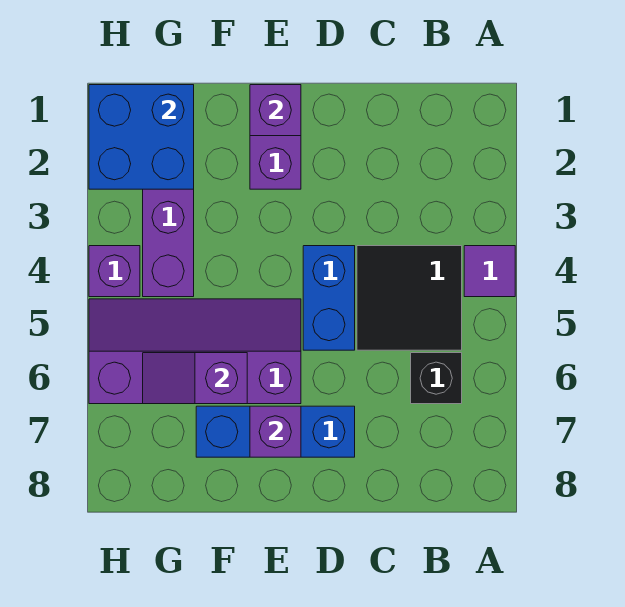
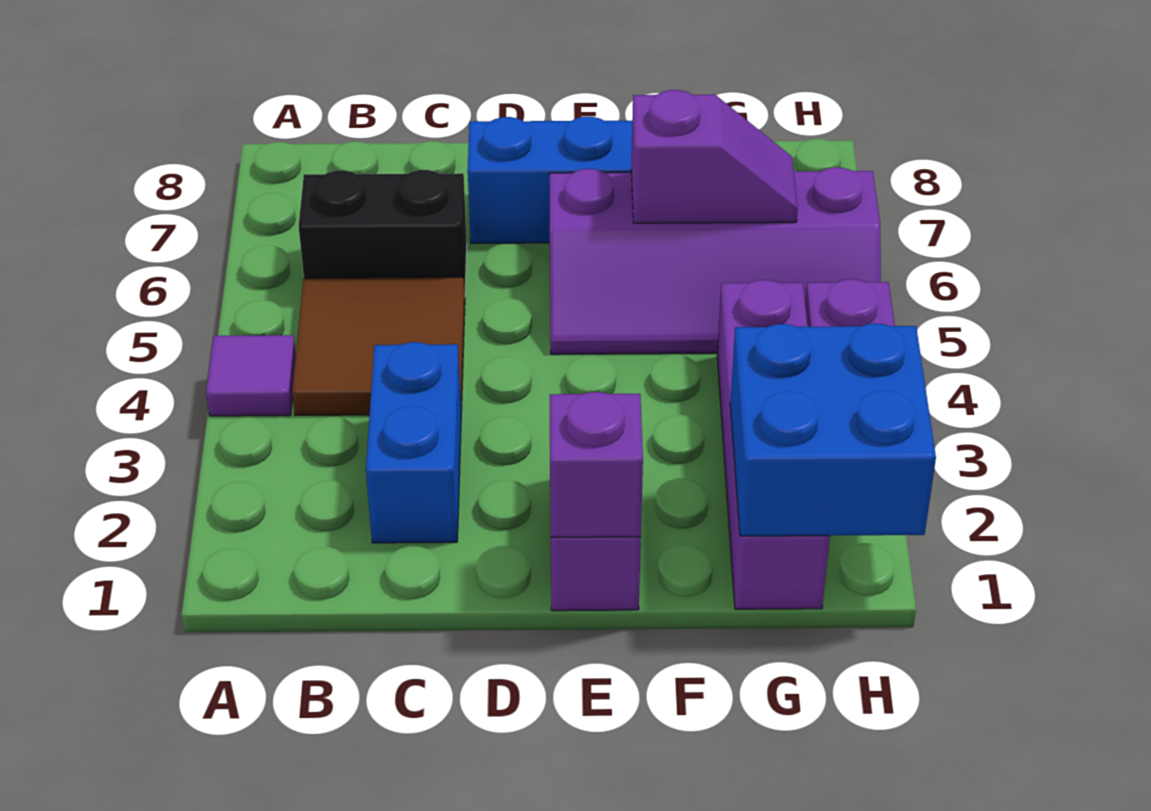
black tile B4:C5 level 1 -> brown tile B4:C5 level 1
black brick B6 level 1 -> black brick B6:C6 level 1
blue brick D4:D5 level 1 -> blue brick C2:C3 level 1
purple brick E7 level 2 -> none

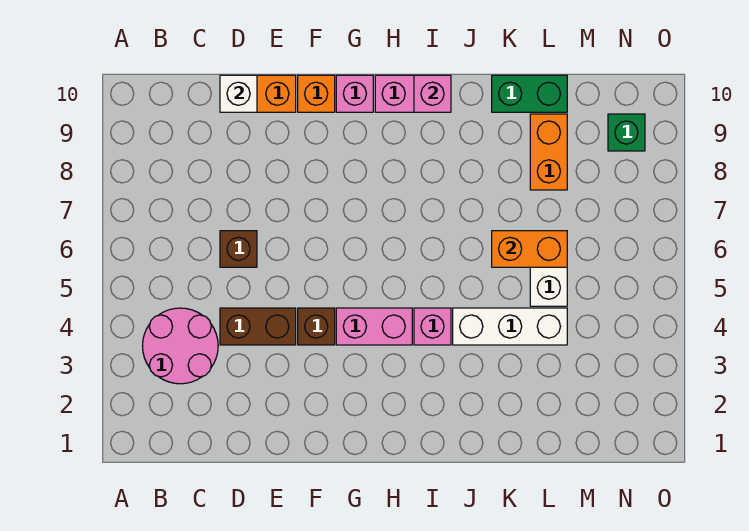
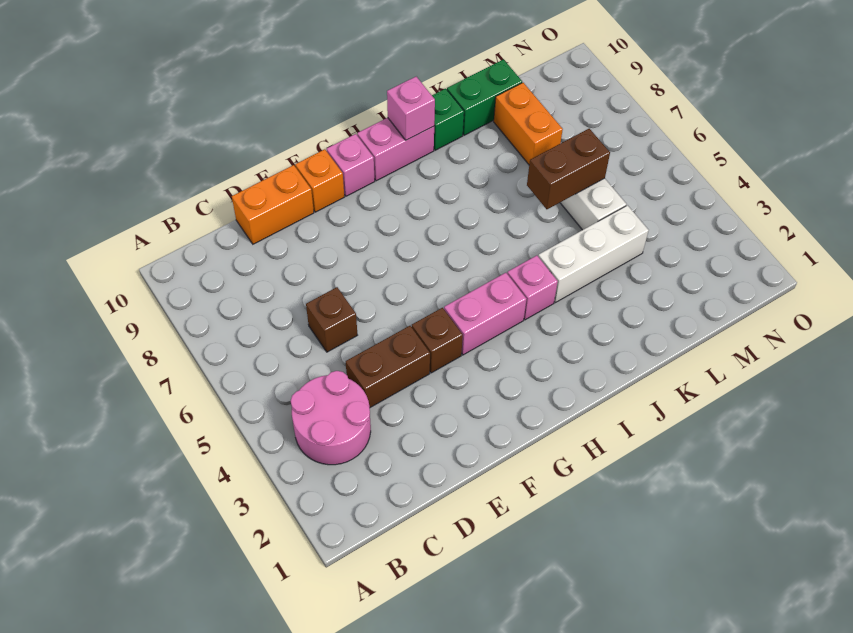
white brick D10 level 2 -> none
orange brick K6:L6 level 2 -> brown brick K6:L6 level 2
green brick N9 level 1 -> green brick J10 level 1

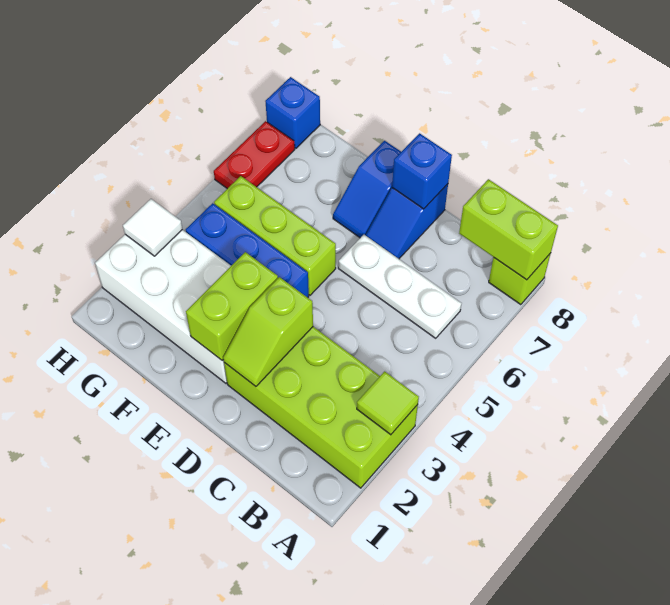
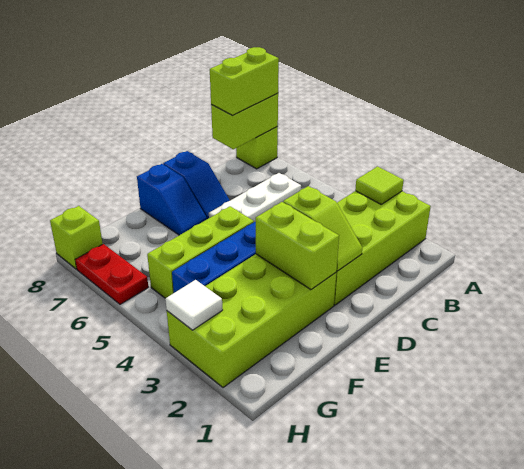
none -> lime brick A8:B8 level 3
blue brick D8 level 2 -> none
white brick E2:H3 level 1 -> lime brick E2:H3 level 1
blue brick H8 level 1 -> lime brick H8 level 1

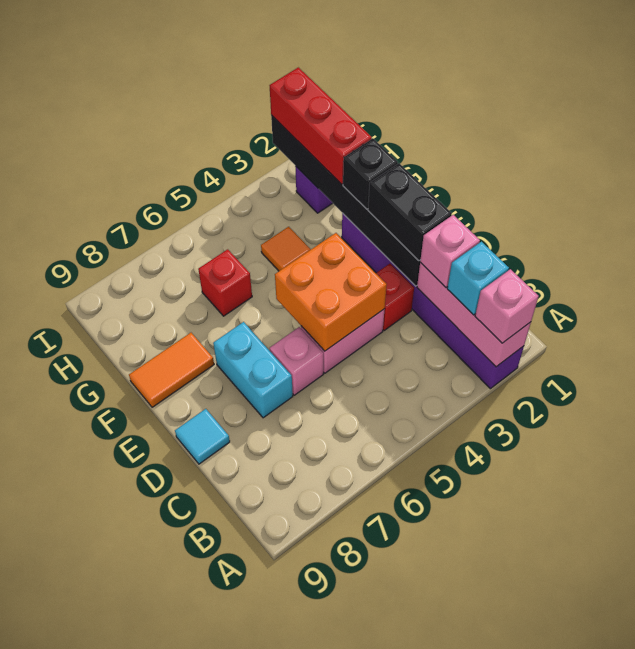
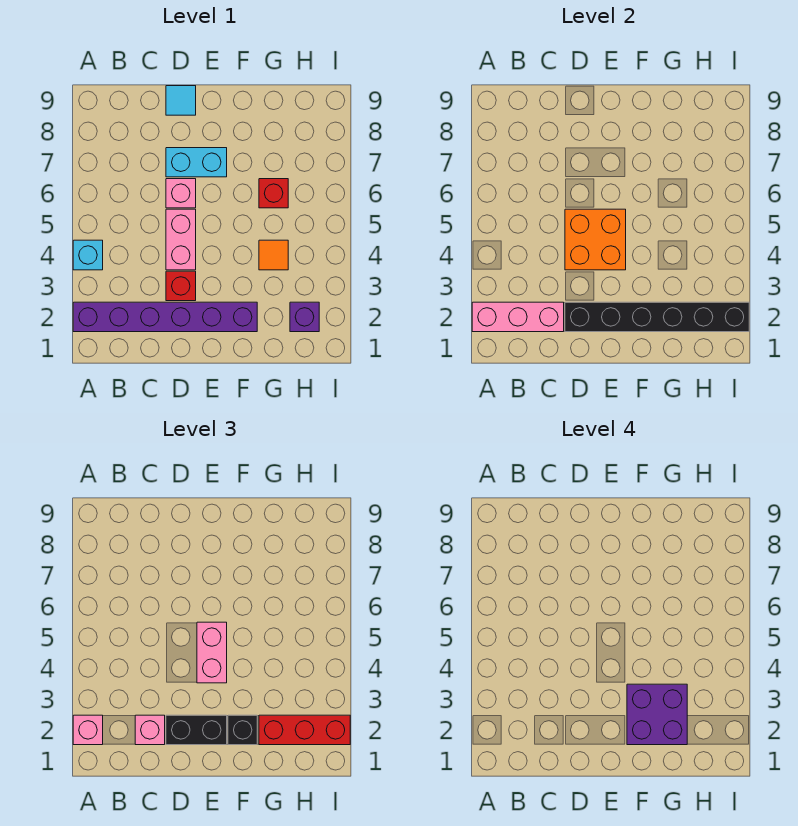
cyan brick B2 level 3 -> cyan brick A4 level 1
none -> pink brick E4:E5 level 3
none -> purple brick F2:G3 level 4
orange tile F8:F9 level 1 -> none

◇ ◇ ◇ ◇ ◇ ◇ ◇

Could you set down every record above word for word, leaving out the pictures?

**FINAL ANSWER**:
black tile B4:C5 level 1 -> brown tile B4:C5 level 1
black brick B6 level 1 -> black brick B6:C6 level 1
blue brick D4:D5 level 1 -> blue brick C2:C3 level 1
purple brick E7 level 2 -> none

white brick D10 level 2 -> none
orange brick K6:L6 level 2 -> brown brick K6:L6 level 2
green brick N9 level 1 -> green brick J10 level 1

none -> lime brick A8:B8 level 3
blue brick D8 level 2 -> none
white brick E2:H3 level 1 -> lime brick E2:H3 level 1
blue brick H8 level 1 -> lime brick H8 level 1

cyan brick B2 level 3 -> cyan brick A4 level 1
none -> pink brick E4:E5 level 3
none -> purple brick F2:G3 level 4
orange tile F8:F9 level 1 -> none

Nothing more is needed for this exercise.